----- Material provided -----
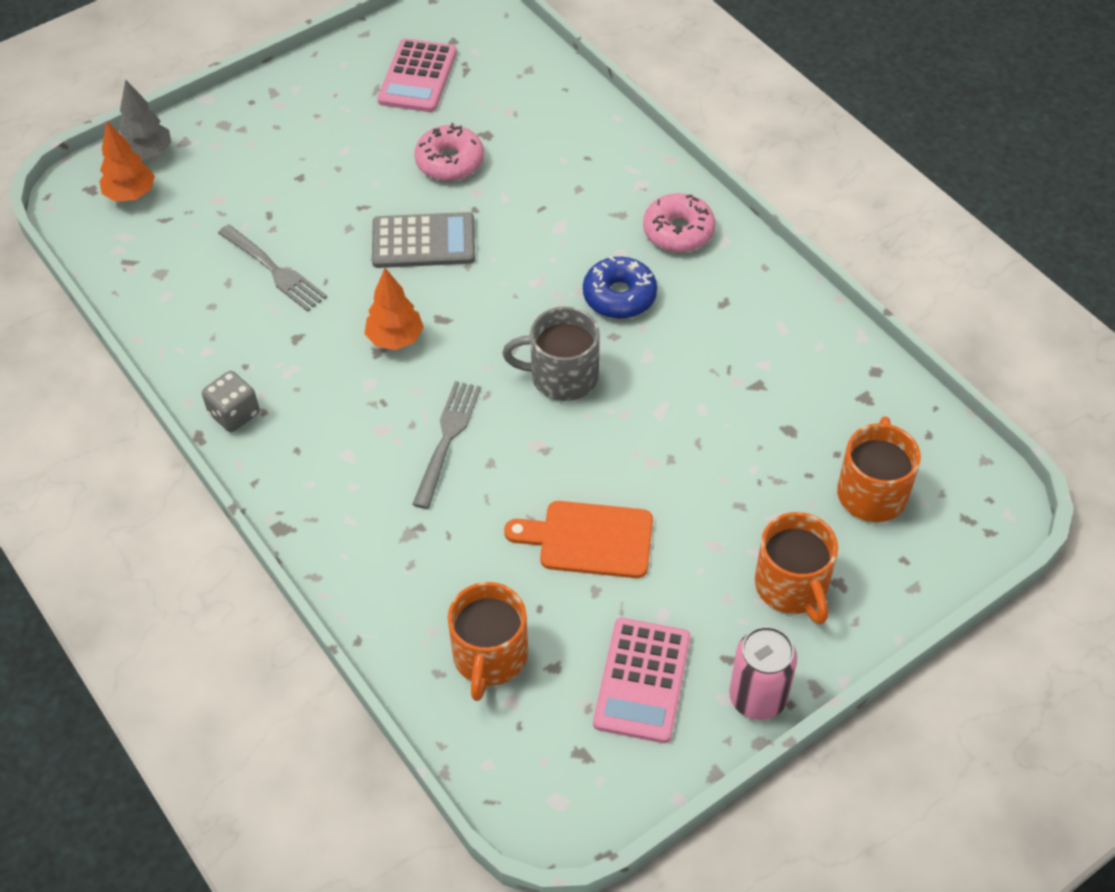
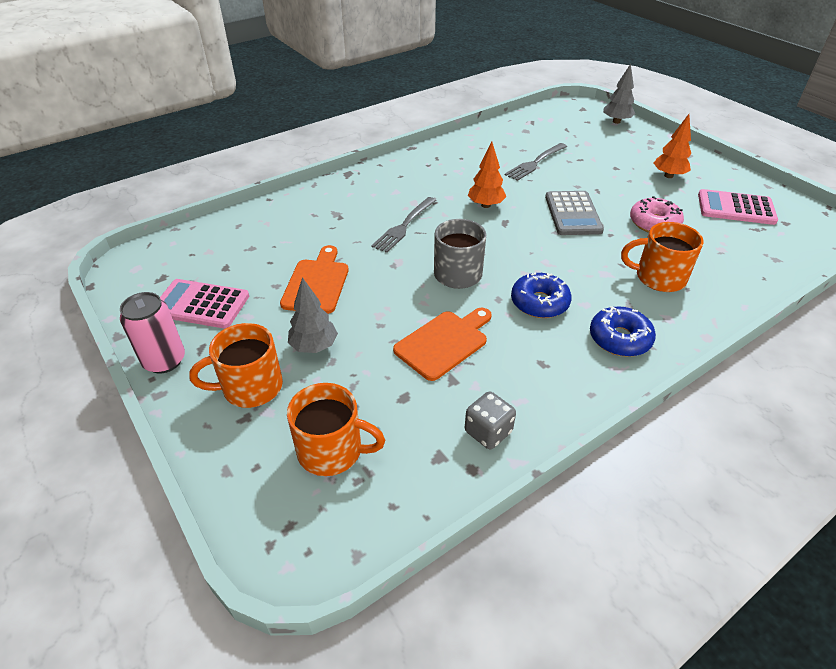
camera: 90 degrees right, 10 degrees down
(131, 195) = (582, 119): orange tree -> orange tree (668, 176)
(234, 414) = (426, 156): grey dice -> grey dice (488, 432)
(447, 440) = (404, 226): grey fork -> grey fork turned 105 degrees clockwise
(489, 657) = (242, 243): orange mug -> orange mug (658, 277)
(678, 231) = (619, 339): pink donut -> blue donut
(698, 392) = (444, 343): none -> orange cutting board
(716, 527) = (314, 346): none -> grey tree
-----
-- What to work on --
Quote, exactly and only, the lines from the first line of the data above through the line containing "(489, 657) = (242, 243): orange". The pictures do not belong in it.

-- Answer box --
camera: 90 degrees right, 10 degrees down
(131, 195) = (582, 119): orange tree -> orange tree (668, 176)
(234, 414) = (426, 156): grey dice -> grey dice (488, 432)
(447, 440) = (404, 226): grey fork -> grey fork turned 105 degrees clockwise
(489, 657) = (242, 243): orange mug -> orange mug (658, 277)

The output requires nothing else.